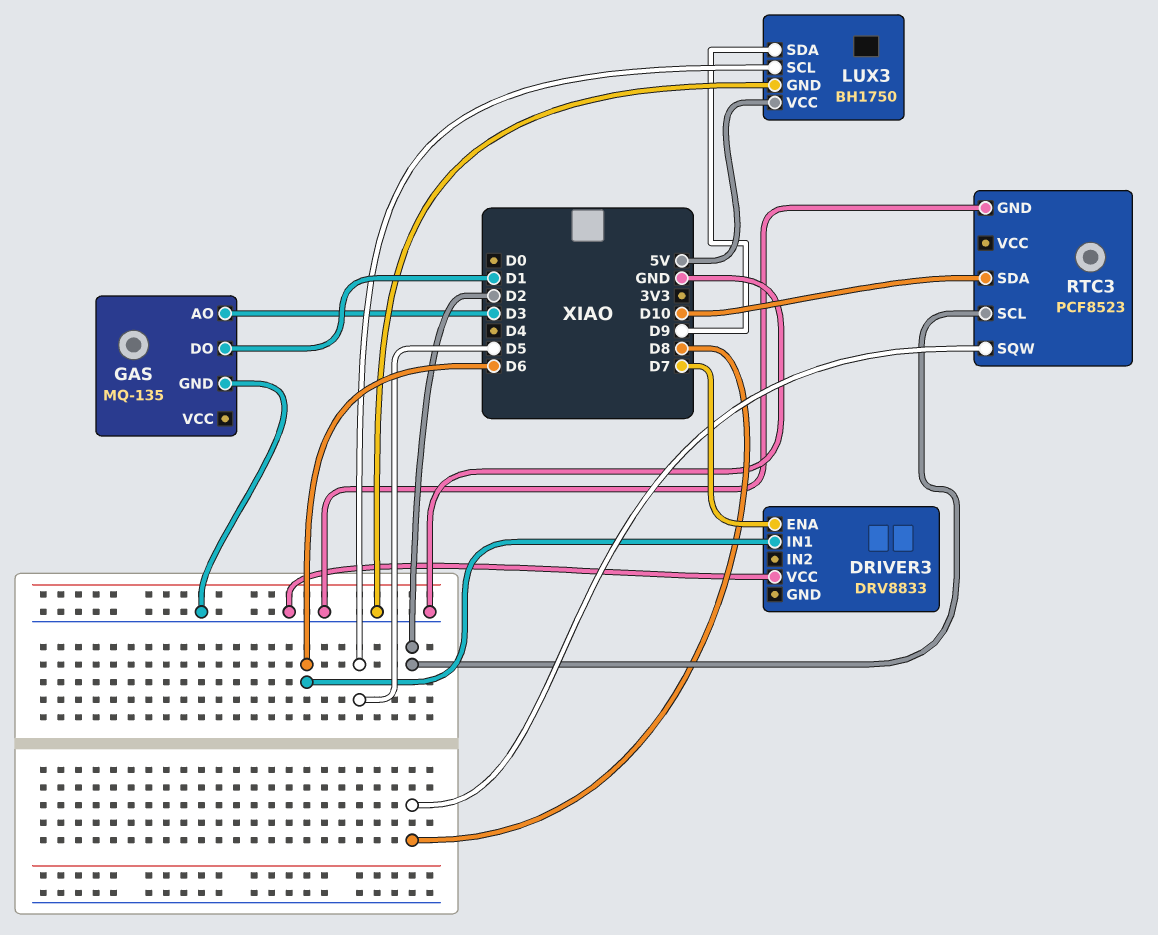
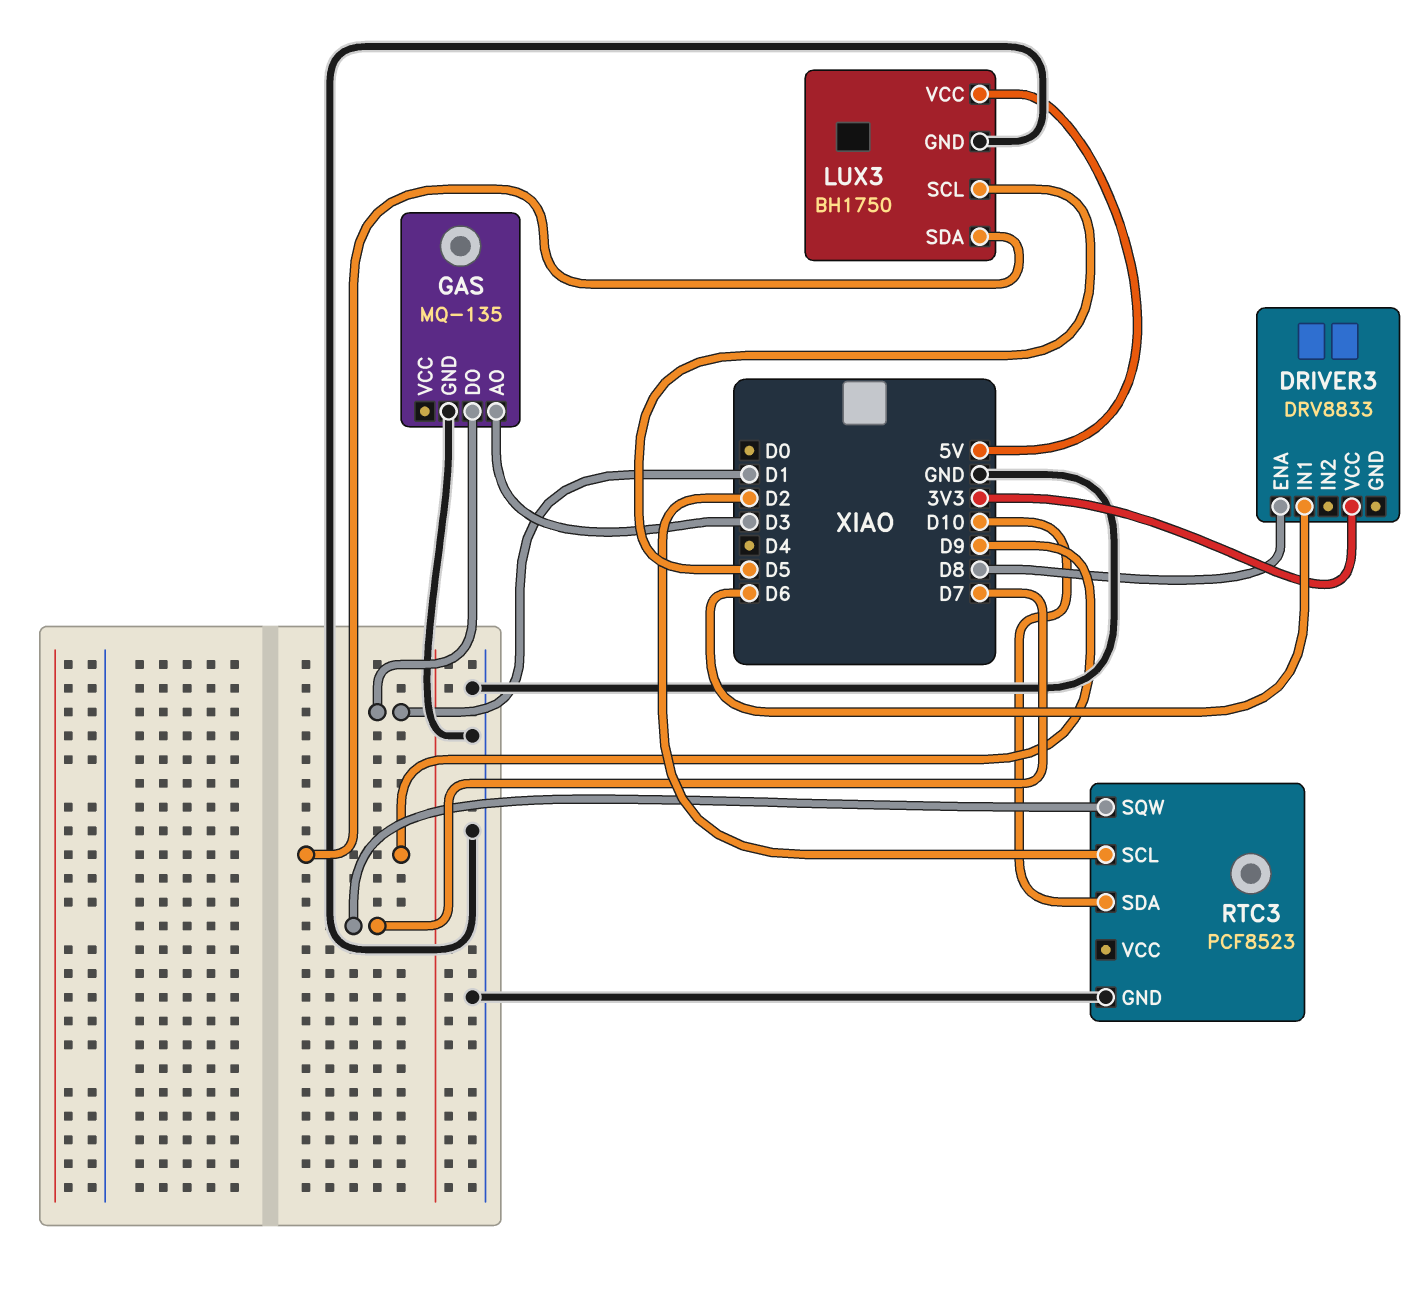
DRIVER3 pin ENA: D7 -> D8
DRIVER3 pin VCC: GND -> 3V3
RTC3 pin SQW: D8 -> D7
━━━━━━
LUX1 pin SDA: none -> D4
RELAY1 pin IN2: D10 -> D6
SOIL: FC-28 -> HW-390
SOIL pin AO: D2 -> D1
━━━━━━
◆ **Work task**: Produce a word-for-word copy of everything above from the line holding "RELAY1 pin IN2: D10 -> D6" down to the line holding "SOIL pin AO: D2 -> D1", with both of those lines kept.

◆ **Output of the task**:
RELAY1 pin IN2: D10 -> D6
SOIL: FC-28 -> HW-390
SOIL pin AO: D2 -> D1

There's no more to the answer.